### EXERCISE DETAILS
Nothing but an exact copy is asked for: the lines in the material below from the one with "S3: button (VDD, X1) -> none" through the one with "U8: OR 74HC32", pictures excluded.

*** MATERIAL FOR THIS EXERCISE ***

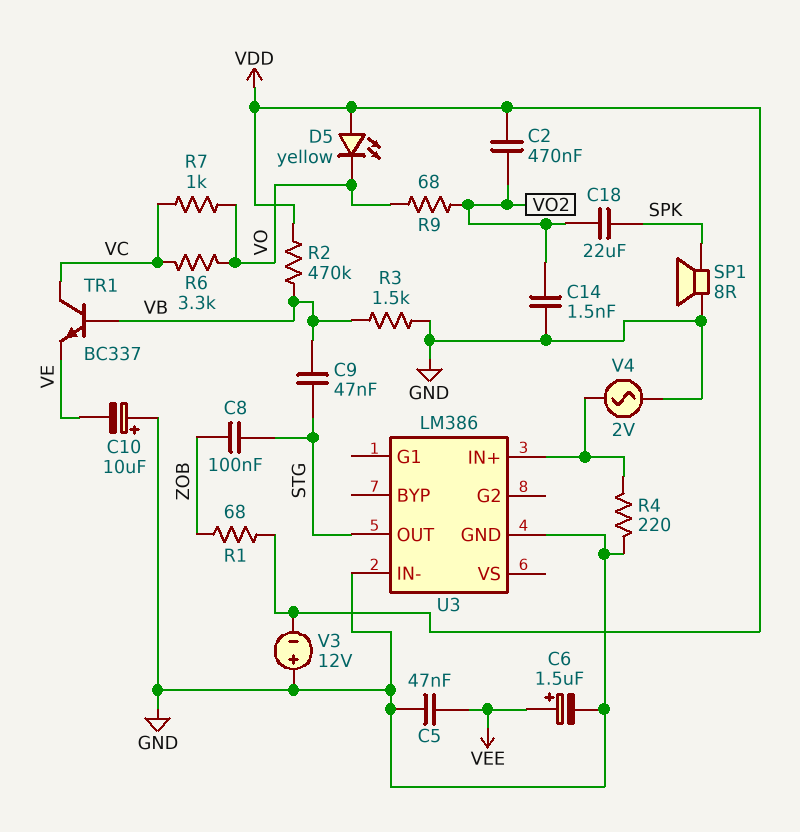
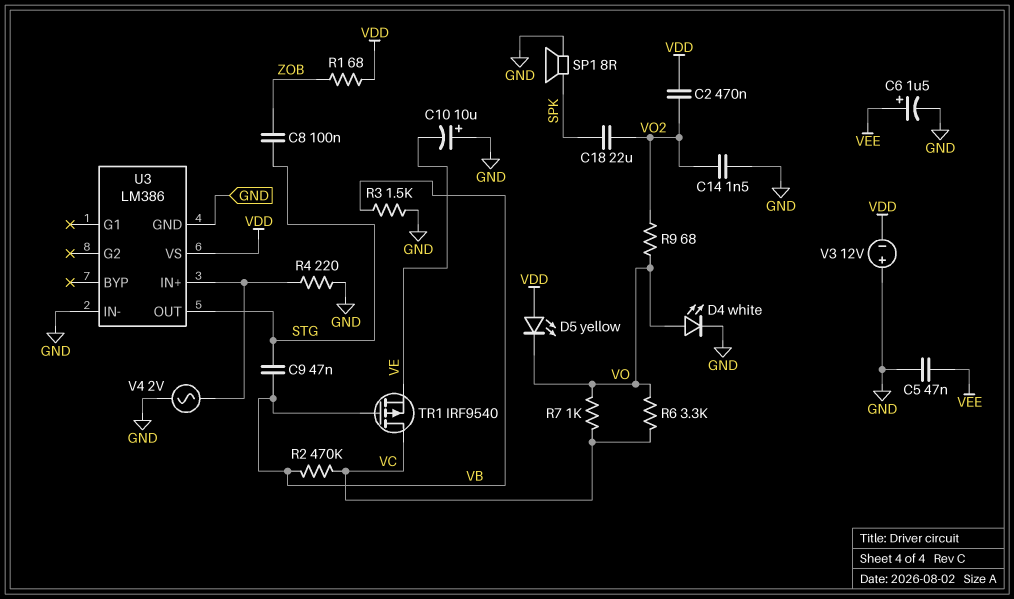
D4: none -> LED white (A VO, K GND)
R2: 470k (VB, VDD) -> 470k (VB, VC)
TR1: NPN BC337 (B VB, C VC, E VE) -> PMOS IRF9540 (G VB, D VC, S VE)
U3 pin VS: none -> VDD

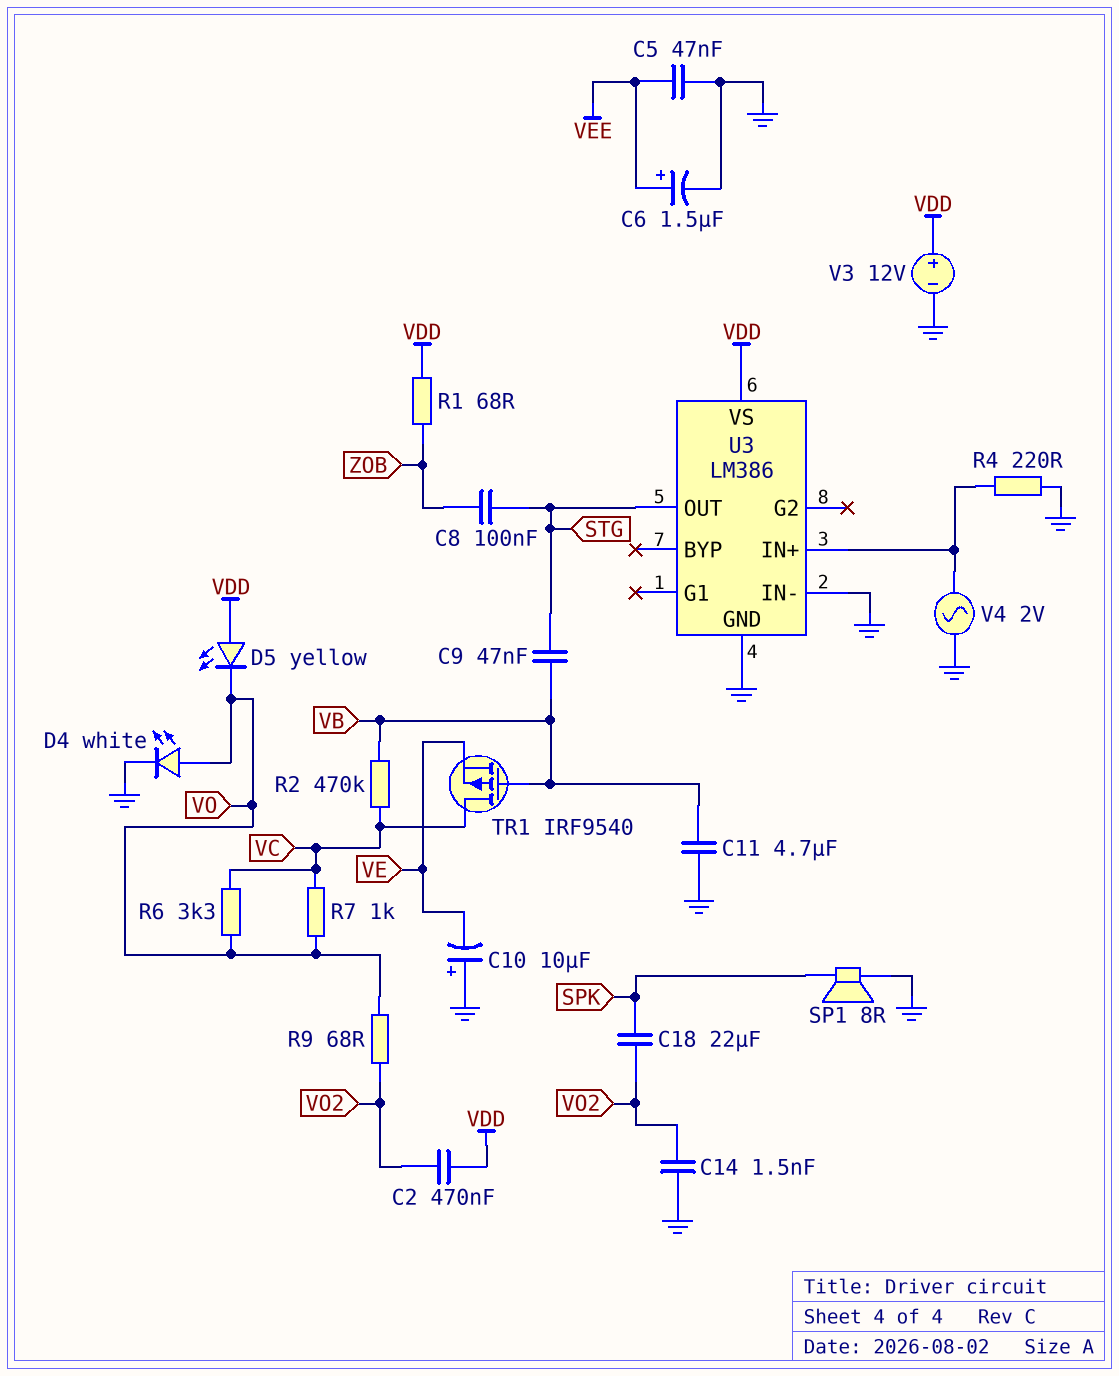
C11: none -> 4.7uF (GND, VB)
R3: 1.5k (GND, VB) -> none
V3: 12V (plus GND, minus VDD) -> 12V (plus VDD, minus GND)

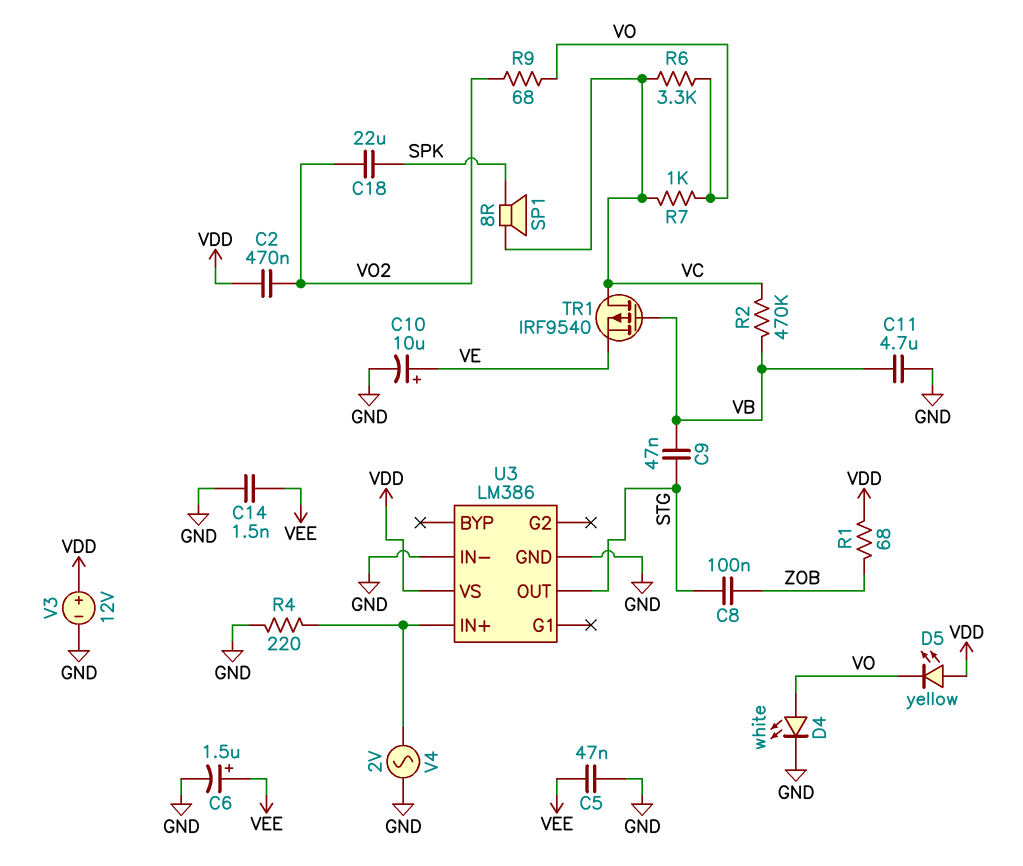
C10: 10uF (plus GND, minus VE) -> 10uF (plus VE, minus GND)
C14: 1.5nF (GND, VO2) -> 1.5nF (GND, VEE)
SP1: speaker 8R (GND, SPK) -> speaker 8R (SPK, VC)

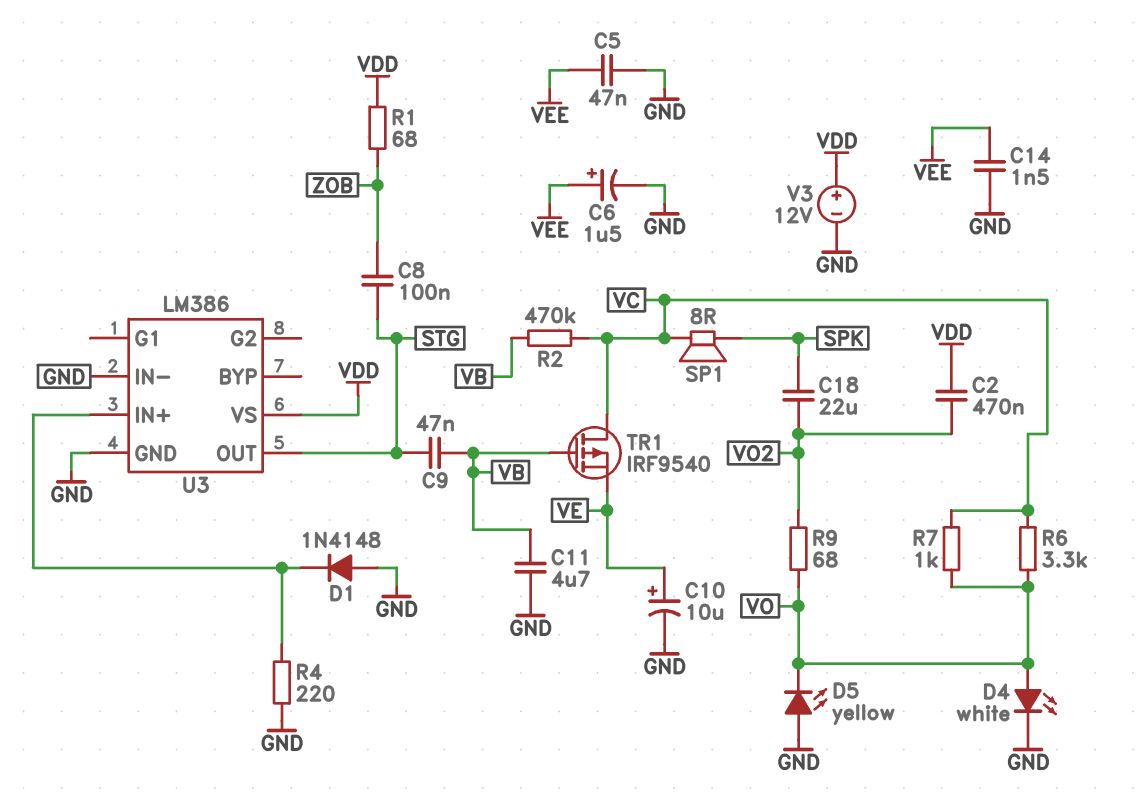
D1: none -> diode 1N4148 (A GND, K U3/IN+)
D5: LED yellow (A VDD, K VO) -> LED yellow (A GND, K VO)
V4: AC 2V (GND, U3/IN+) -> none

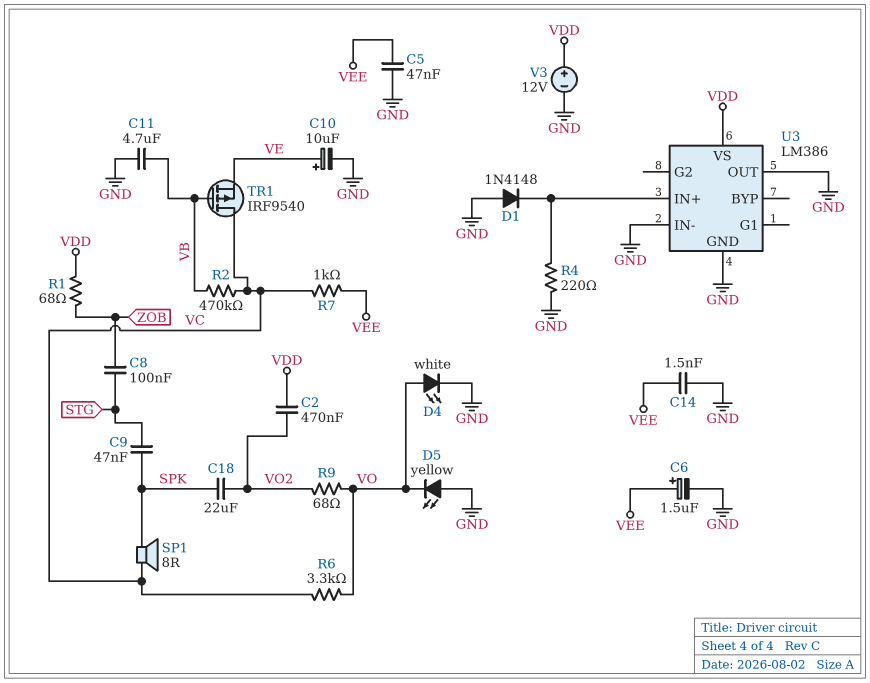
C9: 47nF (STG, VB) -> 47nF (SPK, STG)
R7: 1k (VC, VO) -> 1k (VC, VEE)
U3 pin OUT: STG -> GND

*** End of MATERIAL FOR THIS EXERCISE ***
*** MATERIAL FOR THIS EXERCISE ***

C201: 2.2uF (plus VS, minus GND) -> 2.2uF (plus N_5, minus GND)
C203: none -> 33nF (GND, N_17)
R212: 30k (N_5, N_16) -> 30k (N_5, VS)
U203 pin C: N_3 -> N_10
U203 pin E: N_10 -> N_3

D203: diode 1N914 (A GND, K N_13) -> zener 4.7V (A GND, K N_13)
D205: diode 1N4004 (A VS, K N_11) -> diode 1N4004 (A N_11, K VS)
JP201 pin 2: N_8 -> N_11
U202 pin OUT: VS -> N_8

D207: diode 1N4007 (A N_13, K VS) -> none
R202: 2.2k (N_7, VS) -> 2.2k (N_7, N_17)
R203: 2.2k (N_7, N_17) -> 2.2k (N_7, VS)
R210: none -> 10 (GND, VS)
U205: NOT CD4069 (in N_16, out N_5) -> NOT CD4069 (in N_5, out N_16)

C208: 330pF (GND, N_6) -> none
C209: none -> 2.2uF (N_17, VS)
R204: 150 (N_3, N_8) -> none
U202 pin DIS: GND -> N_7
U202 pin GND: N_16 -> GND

*** End of MATERIAL FOR THIS EXERCISE ***
*** MATERIAL FOR THIS EXERCISE ***

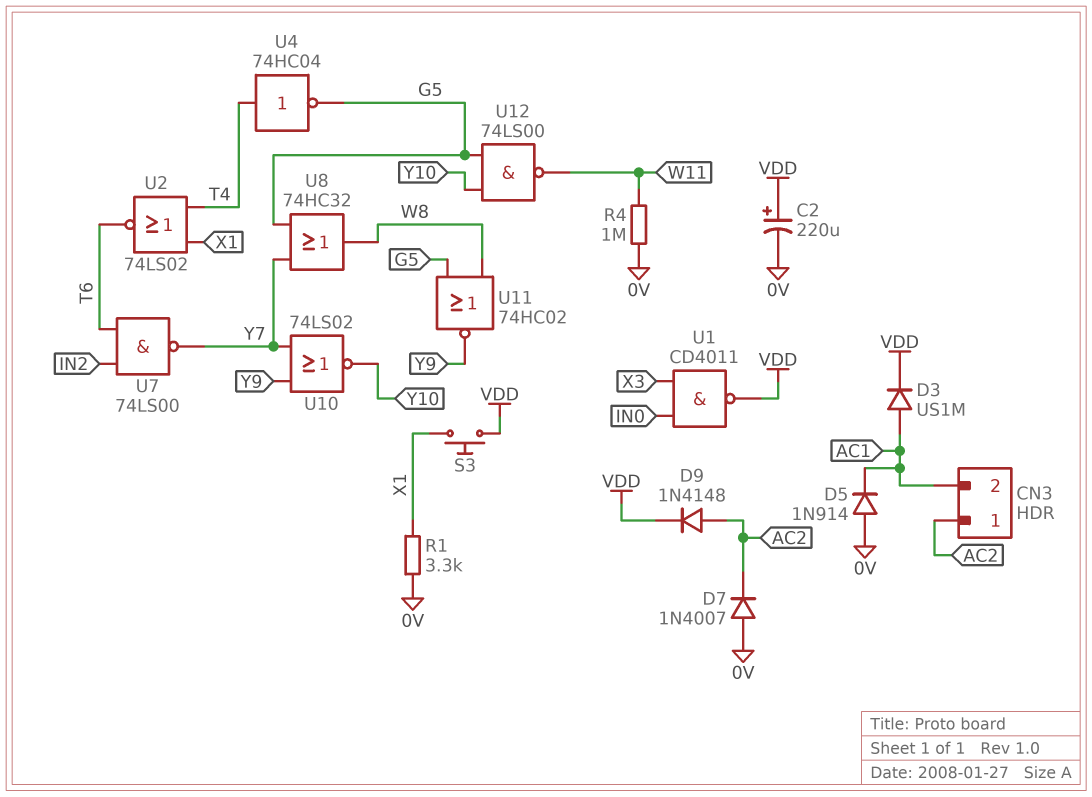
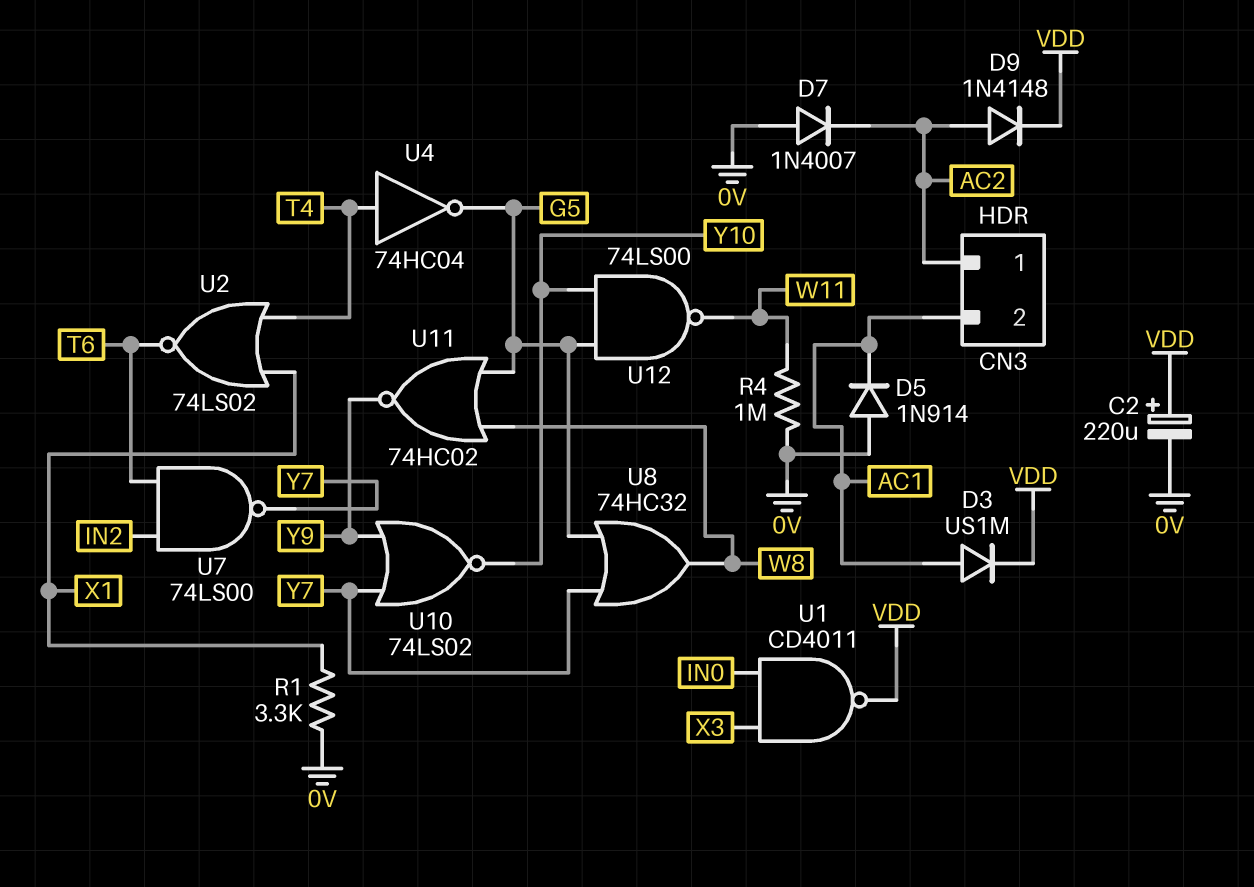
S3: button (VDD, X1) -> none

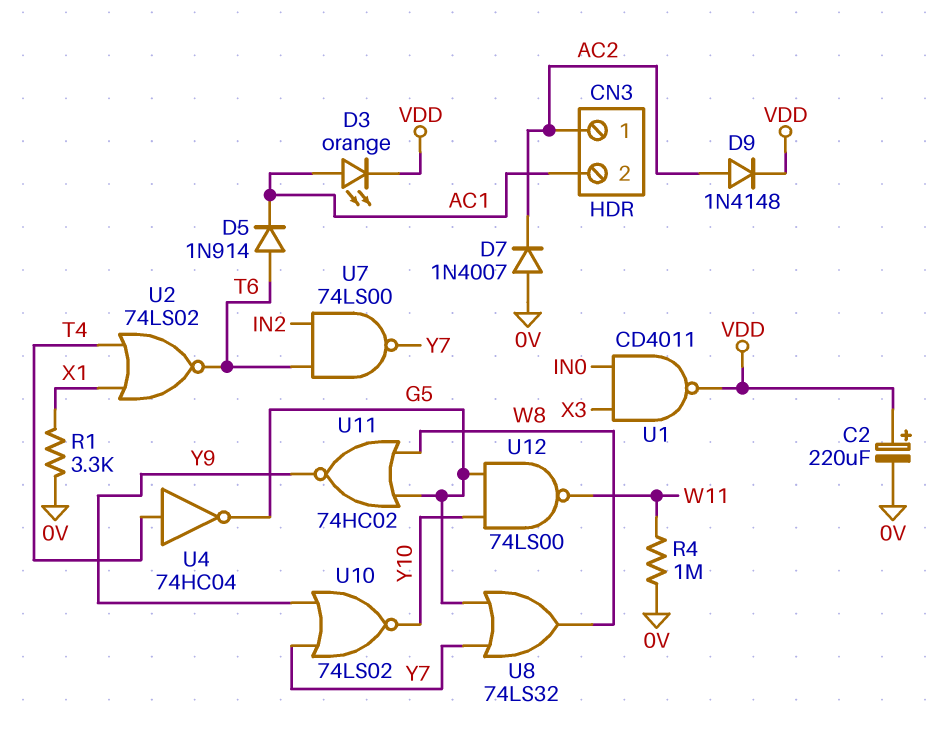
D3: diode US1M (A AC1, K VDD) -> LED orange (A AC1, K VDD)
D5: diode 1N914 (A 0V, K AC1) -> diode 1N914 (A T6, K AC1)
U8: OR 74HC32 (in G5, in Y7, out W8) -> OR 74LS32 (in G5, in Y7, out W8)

*** End of MATERIAL FOR THIS EXERCISE ***

### RESPONSE TO THE TASK
S3: button (VDD, X1) -> none

D3: diode US1M (A AC1, K VDD) -> LED orange (A AC1, K VDD)
D5: diode 1N914 (A 0V, K AC1) -> diode 1N914 (A T6, K AC1)
U8: OR 74HC32 (in G5, in Y7, out W8) -> OR 74LS32 (in G5, in Y7, out W8)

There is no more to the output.